◆ **WHAT YOU ARE ASKED TO DO**: Reproduce the listing exactly and skip over any pictures.

◆ **COLLECTED DATA**:
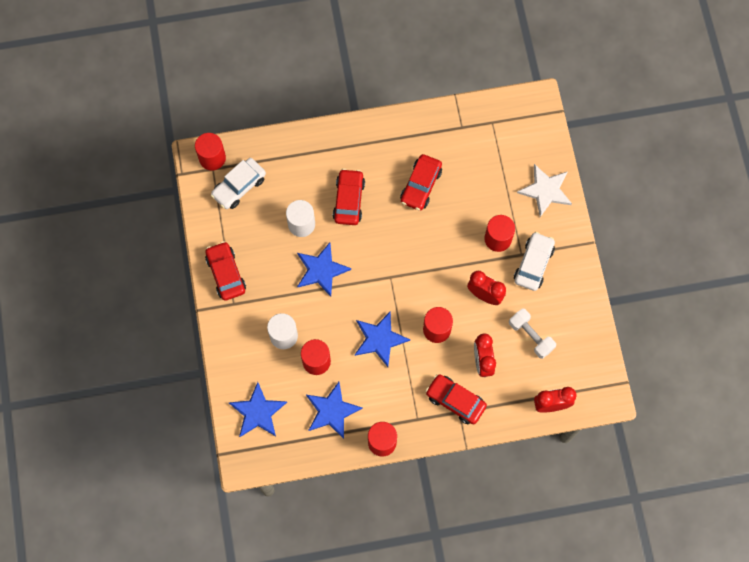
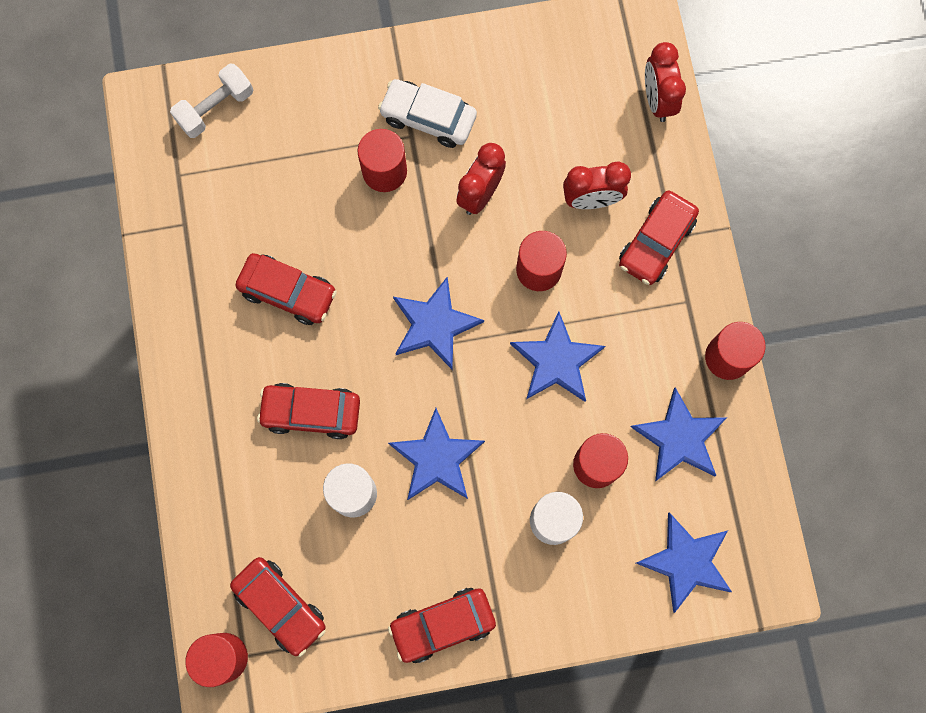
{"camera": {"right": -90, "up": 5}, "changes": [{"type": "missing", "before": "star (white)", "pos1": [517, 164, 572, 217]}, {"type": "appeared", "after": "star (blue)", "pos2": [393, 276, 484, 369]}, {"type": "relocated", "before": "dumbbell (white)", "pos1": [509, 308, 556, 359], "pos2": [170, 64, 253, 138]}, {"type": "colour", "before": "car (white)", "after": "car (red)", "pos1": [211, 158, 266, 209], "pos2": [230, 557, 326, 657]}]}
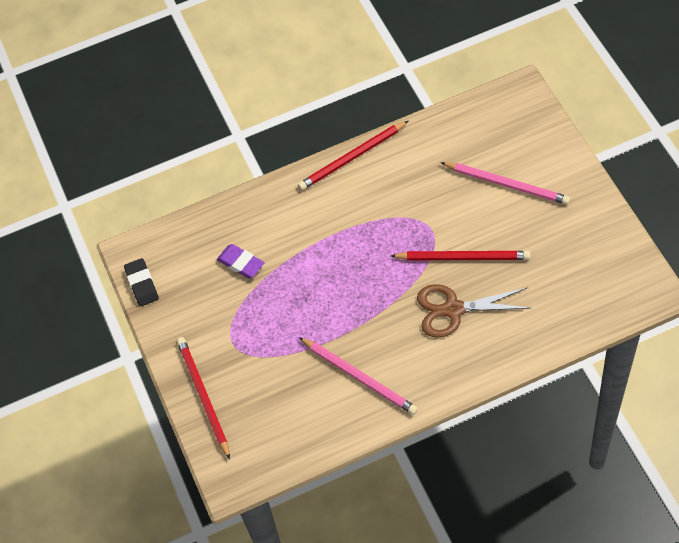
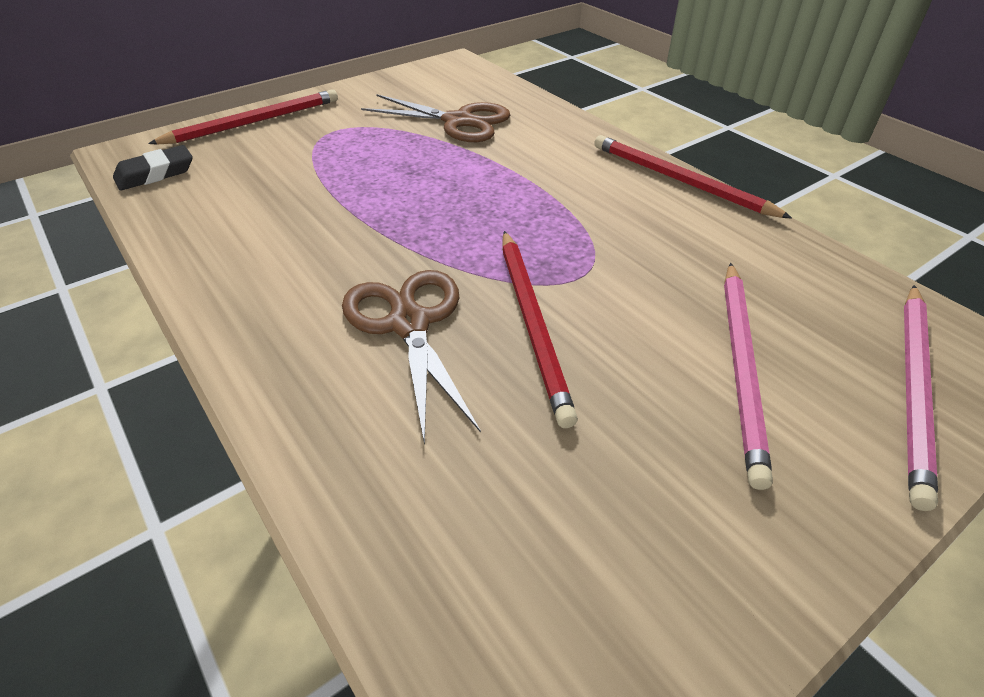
{"camera": {"right": 70, "up": -15}, "changes": [{"type": "relocated", "before": "eraser (black)", "pos1": [124, 258, 159, 307], "pos2": [113, 145, 193, 190]}, {"type": "relocated", "before": "pencil (pink)", "pos1": [299, 337, 418, 415], "pos2": [904, 285, 938, 511]}, {"type": "exchanged", "before": "eraser (purple)", "after": "scissors (brown)", "pos1": [217, 244, 264, 278], "pos2": [361, 94, 510, 142]}]}
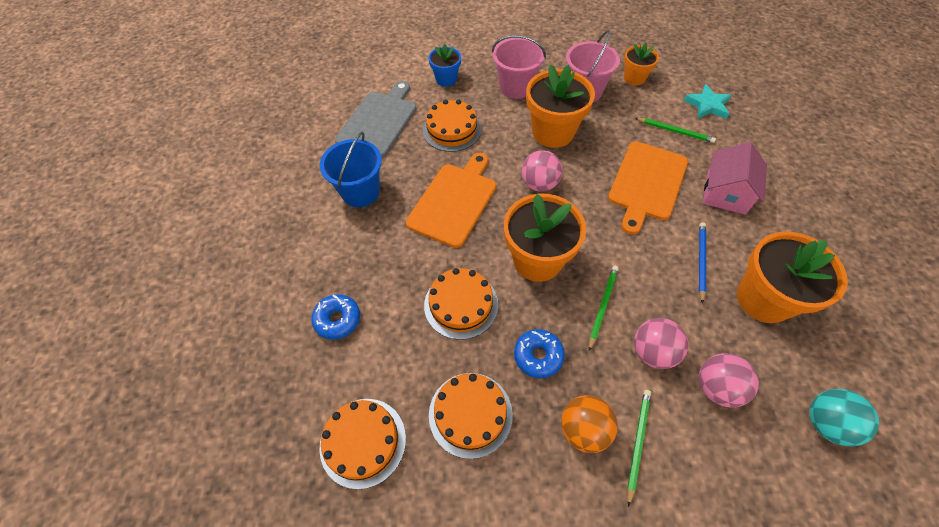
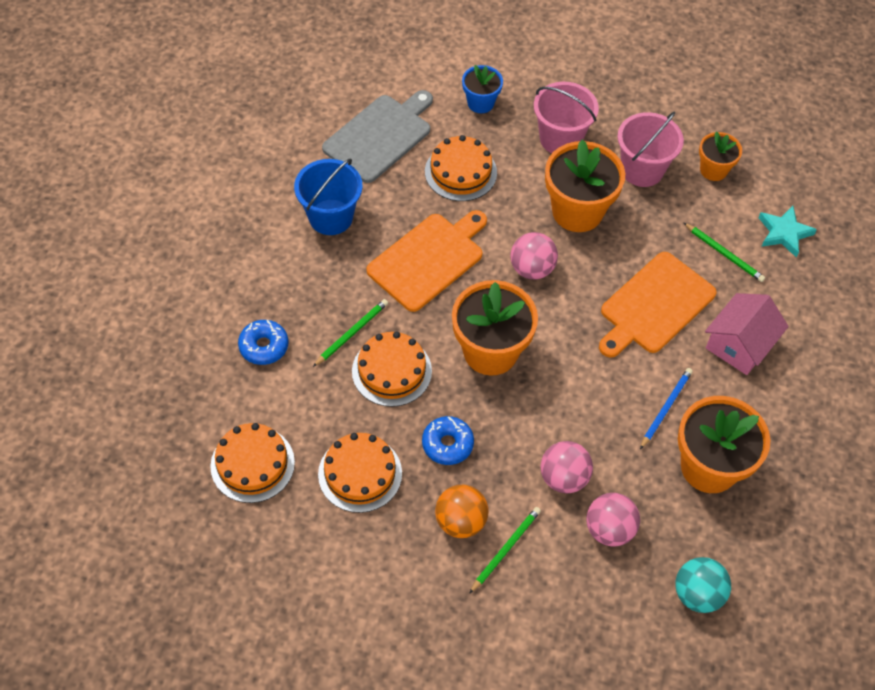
{"camera": {"right": 15, "up": 0}, "changes": [{"type": "relocated", "before": "pencil (green)", "pos1": [589, 266, 619, 351], "pos2": [313, 299, 388, 367]}]}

◆ **RESULT FOR THIS TASK**:
{"camera": {"right": -90, "up": 5}, "changes": [{"type": "missing", "before": "star (white)", "pos1": [517, 164, 572, 217]}, {"type": "appeared", "after": "star (blue)", "pos2": [393, 276, 484, 369]}, {"type": "relocated", "before": "dumbbell (white)", "pos1": [509, 308, 556, 359], "pos2": [170, 64, 253, 138]}, {"type": "colour", "before": "car (white)", "after": "car (red)", "pos1": [211, 158, 266, 209], "pos2": [230, 557, 326, 657]}]}
{"camera": {"right": 70, "up": -15}, "changes": [{"type": "relocated", "before": "eraser (black)", "pos1": [124, 258, 159, 307], "pos2": [113, 145, 193, 190]}, {"type": "relocated", "before": "pencil (pink)", "pos1": [299, 337, 418, 415], "pos2": [904, 285, 938, 511]}, {"type": "exchanged", "before": "eraser (purple)", "after": "scissors (brown)", "pos1": [217, 244, 264, 278], "pos2": [361, 94, 510, 142]}]}
{"camera": {"right": 15, "up": 0}, "changes": [{"type": "relocated", "before": "pencil (green)", "pos1": [589, 266, 619, 351], "pos2": [313, 299, 388, 367]}]}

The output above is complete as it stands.